Object correspondence data
--------------------------------

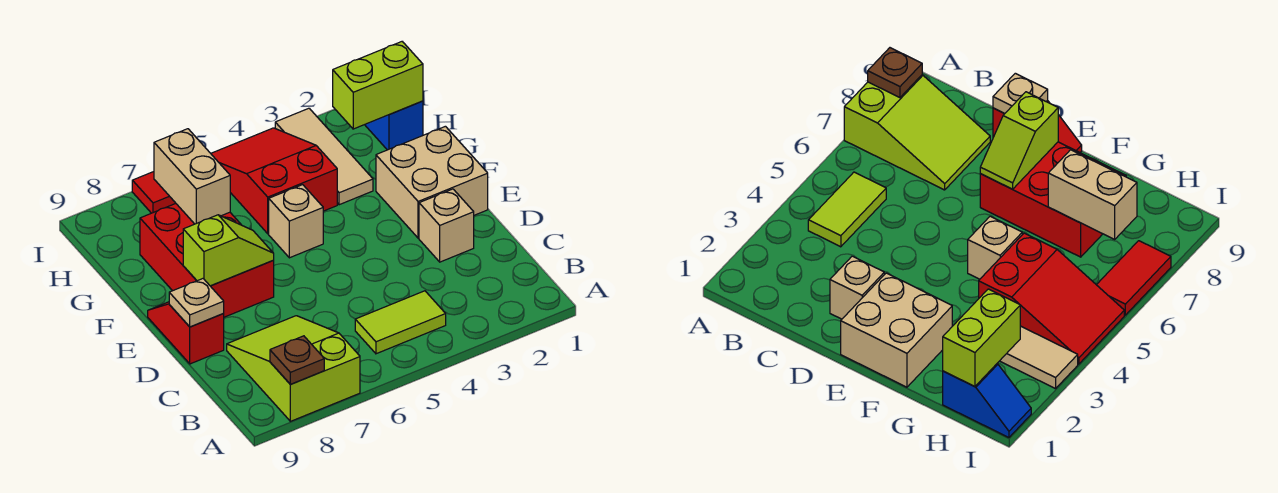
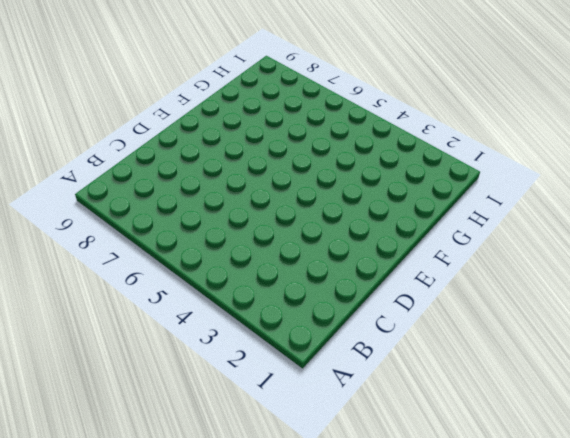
none -> lime slope A7:C8 level 1 top A
none -> lime tile B4:B5 level 1
none -> tan brick D2 level 1

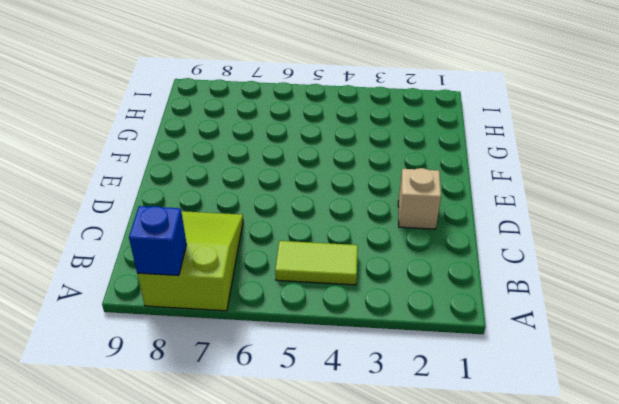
blue brick A8 level 2 -> brown plate A8 level 2
none -> red slope D9:E9 level 1 top D
none -> tan brick E1:F2 level 1
none -> red brick E7:G8 level 1

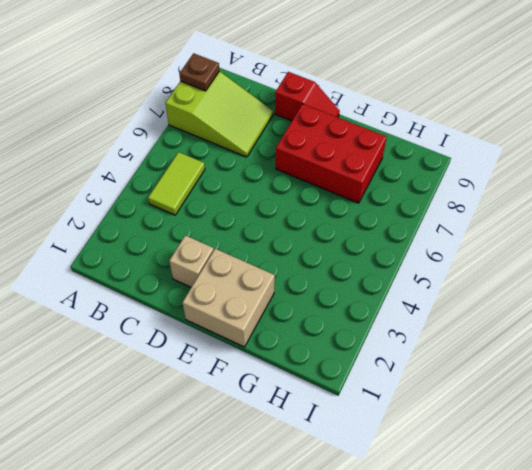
none -> tan brick F5 level 1
none -> tan tile G3:I3 level 1
none -> red slope G4:I5 level 1 top G

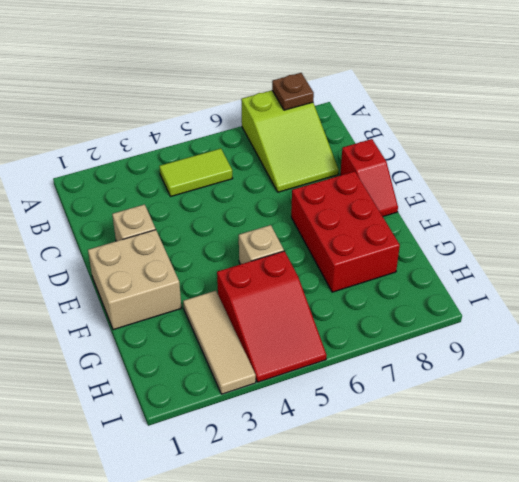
none -> blue slope H1:I1 level 1 top H
none -> red tile I6:I7 level 1
none -> tan plate D9 level 2

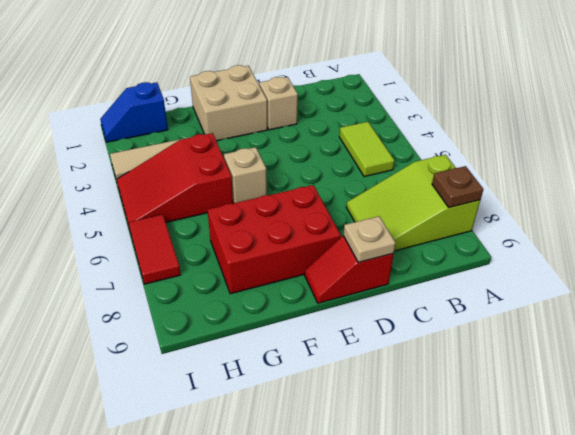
none -> lime slope E7:E8 level 2 top 8
none -> tan brick G7:H7 level 2
none -> lime brick H1:H2 level 2

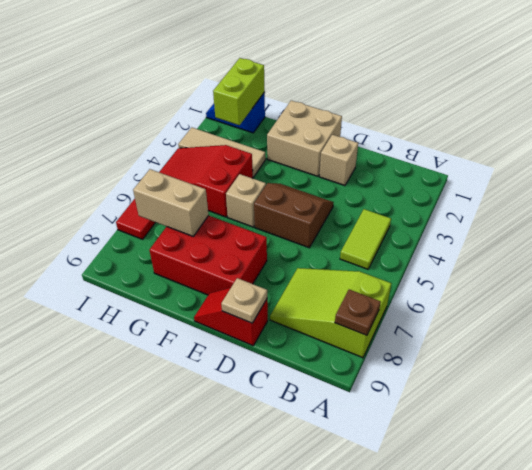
brown slope D4:E5 level 1 top 5 -> none
none -> lime slope E7:E8 level 2 top 8

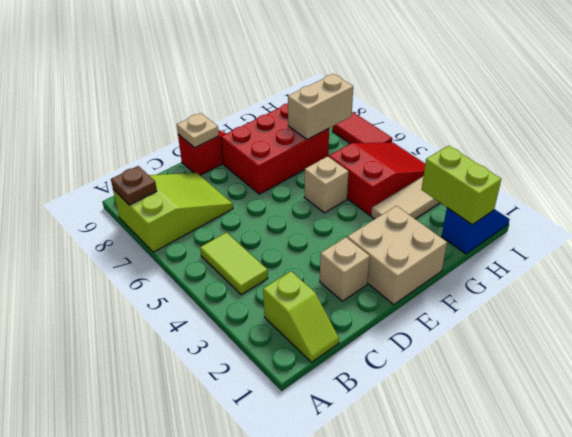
lime slope B1:B2 level 1 top 2 -> lime slope E7:E8 level 2 top 8

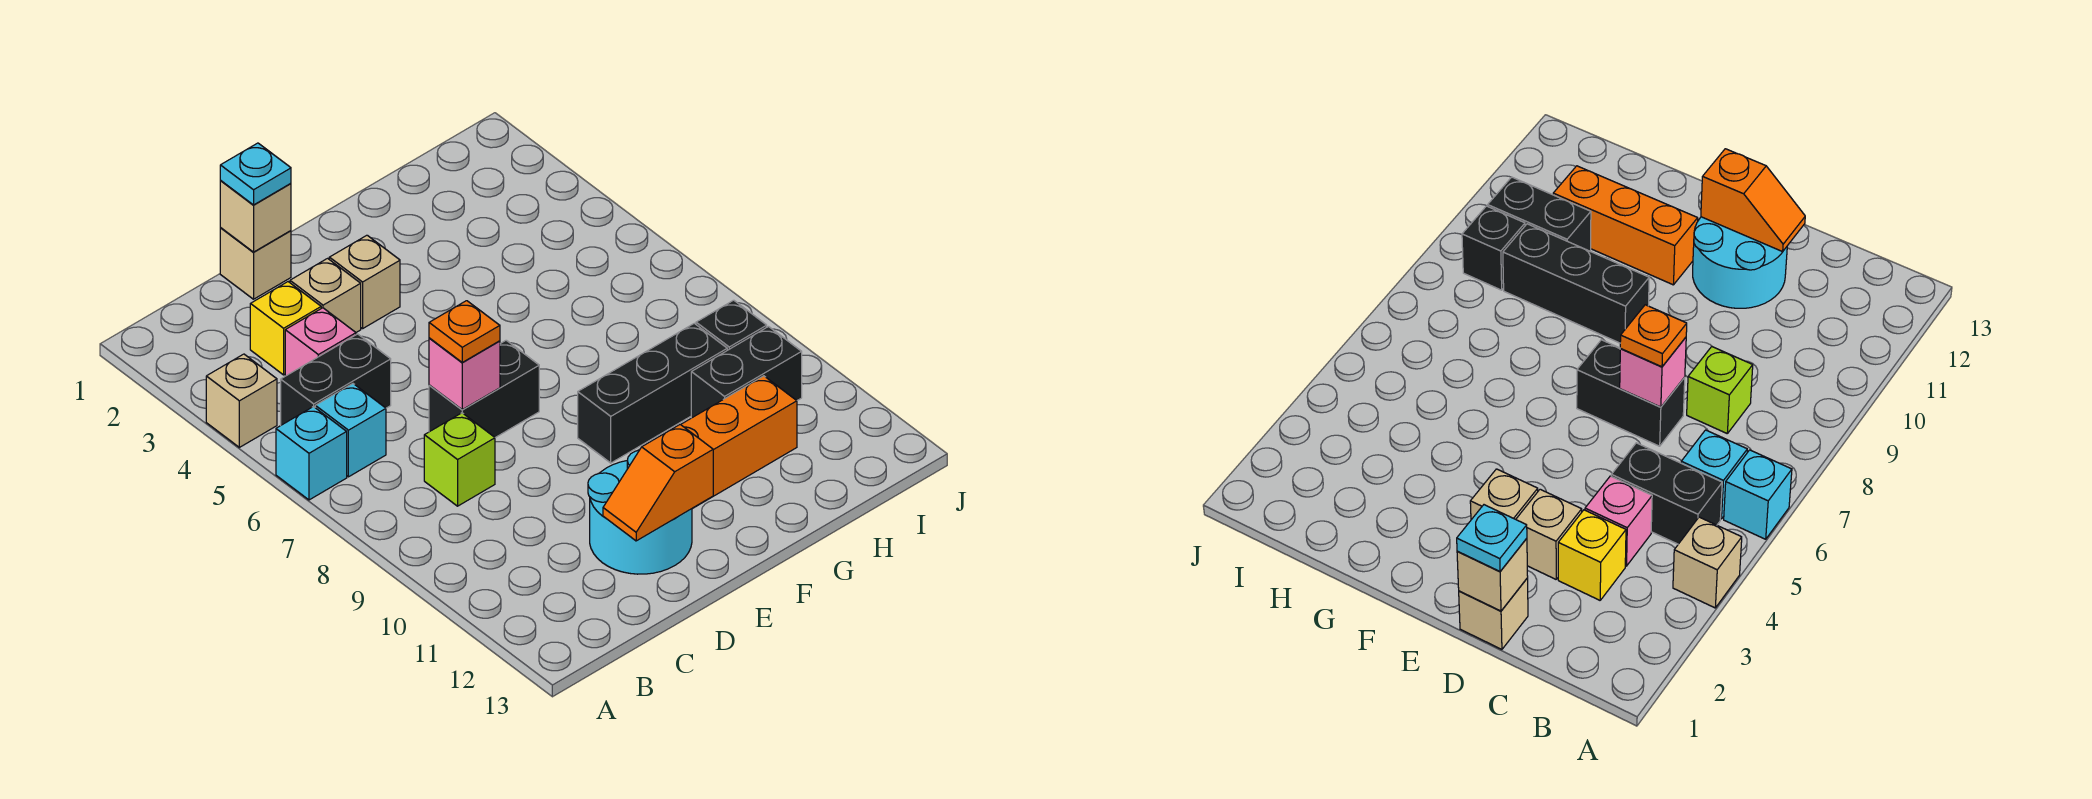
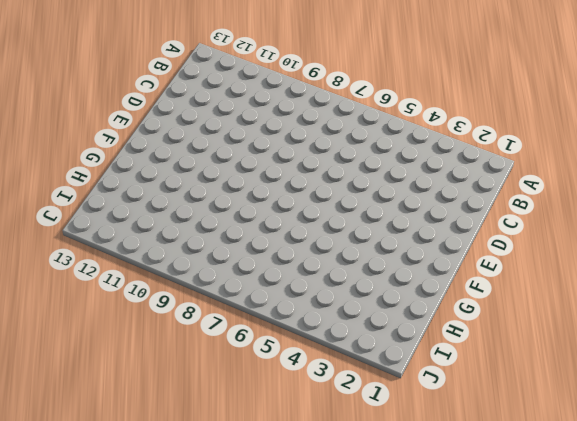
none -> tan brick A4 level 1
none -> cyan brick A6 level 1
none -> black brick B5:C5 level 1

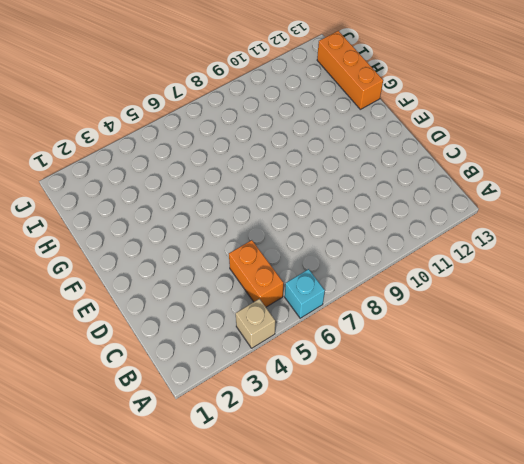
orange brick B5:C5 level 1 -> black brick B5:C5 level 1
orange brick G13:I13 level 1 -> orange brick F11:H11 level 1
none -> cyan brick B6 level 1
none -> yellow brick C3 level 1
none -> pink brick C4 level 1

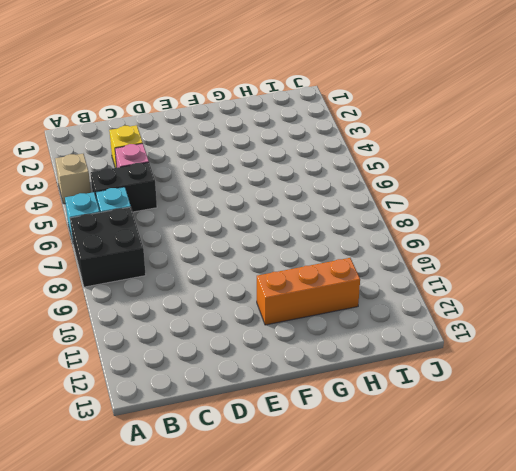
black brick A7:B8 level 1 -> none
none -> lime brick C8 level 1
none -> tan brick D1 level 1
none -> tan brick D3 level 1

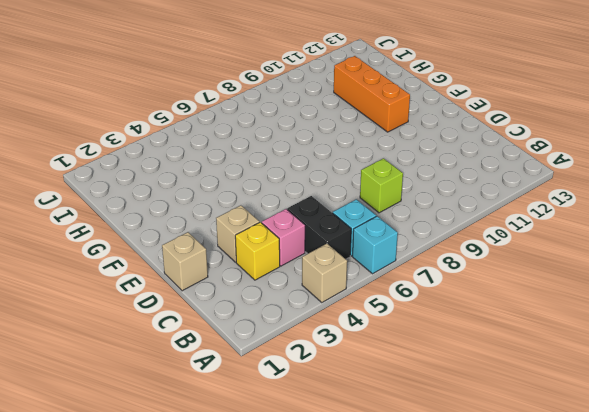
none -> black brick D7:E7 level 1
none -> cyan round brick D11:E12 level 1
none -> tan brick E3 level 1

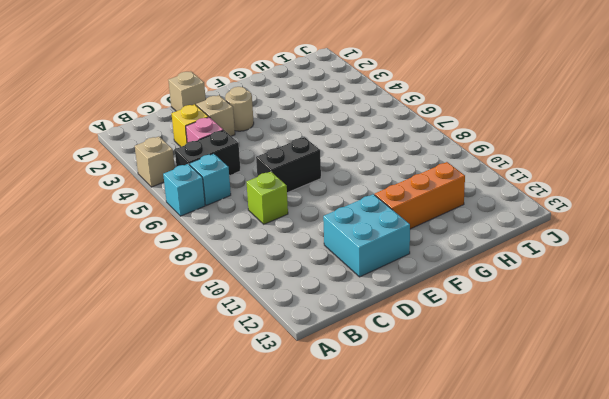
cyan brick D11:E12 level 1 -> cyan round brick D11:E12 level 1
tan round brick E3 level 1 -> tan brick E3 level 1
none -> black brick F9:H9 level 1
none -> black brick H10:I10 level 1
none -> black brick I9 level 1

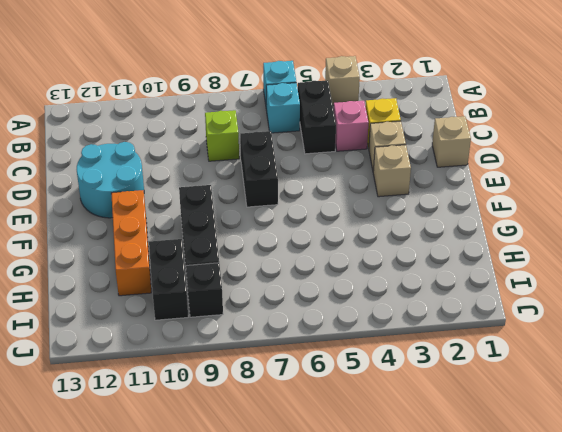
none -> tan brick D1 level 2
none -> pink brick D7 level 2
none -> orange slope D12:E12 level 2 top E

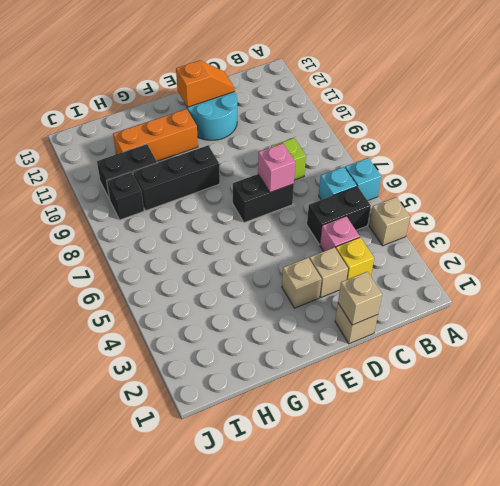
none -> cyan plate D1 level 3
none -> orange plate D7 level 3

--------------------------------

» PROBLEM REQUIREMENTS: Would you write out all of the records exactly, omitting the pictures?

» TASK RESPONSE:
none -> lime slope A7:C8 level 1 top A
none -> lime tile B4:B5 level 1
none -> tan brick D2 level 1

blue brick A8 level 2 -> brown plate A8 level 2
none -> red slope D9:E9 level 1 top D
none -> tan brick E1:F2 level 1
none -> red brick E7:G8 level 1

none -> tan brick F5 level 1
none -> tan tile G3:I3 level 1
none -> red slope G4:I5 level 1 top G

none -> blue slope H1:I1 level 1 top H
none -> red tile I6:I7 level 1
none -> tan plate D9 level 2

none -> lime slope E7:E8 level 2 top 8
none -> tan brick G7:H7 level 2
none -> lime brick H1:H2 level 2

brown slope D4:E5 level 1 top 5 -> none
none -> lime slope E7:E8 level 2 top 8

lime slope B1:B2 level 1 top 2 -> lime slope E7:E8 level 2 top 8

none -> tan brick A4 level 1
none -> cyan brick A6 level 1
none -> black brick B5:C5 level 1

orange brick B5:C5 level 1 -> black brick B5:C5 level 1
orange brick G13:I13 level 1 -> orange brick F11:H11 level 1
none -> cyan brick B6 level 1
none -> yellow brick C3 level 1
none -> pink brick C4 level 1

black brick A7:B8 level 1 -> none
none -> lime brick C8 level 1
none -> tan brick D1 level 1
none -> tan brick D3 level 1

none -> black brick D7:E7 level 1
none -> cyan round brick D11:E12 level 1
none -> tan brick E3 level 1

cyan brick D11:E12 level 1 -> cyan round brick D11:E12 level 1
tan round brick E3 level 1 -> tan brick E3 level 1
none -> black brick F9:H9 level 1
none -> black brick H10:I10 level 1
none -> black brick I9 level 1

none -> tan brick D1 level 2
none -> pink brick D7 level 2
none -> orange slope D12:E12 level 2 top E

none -> cyan plate D1 level 3
none -> orange plate D7 level 3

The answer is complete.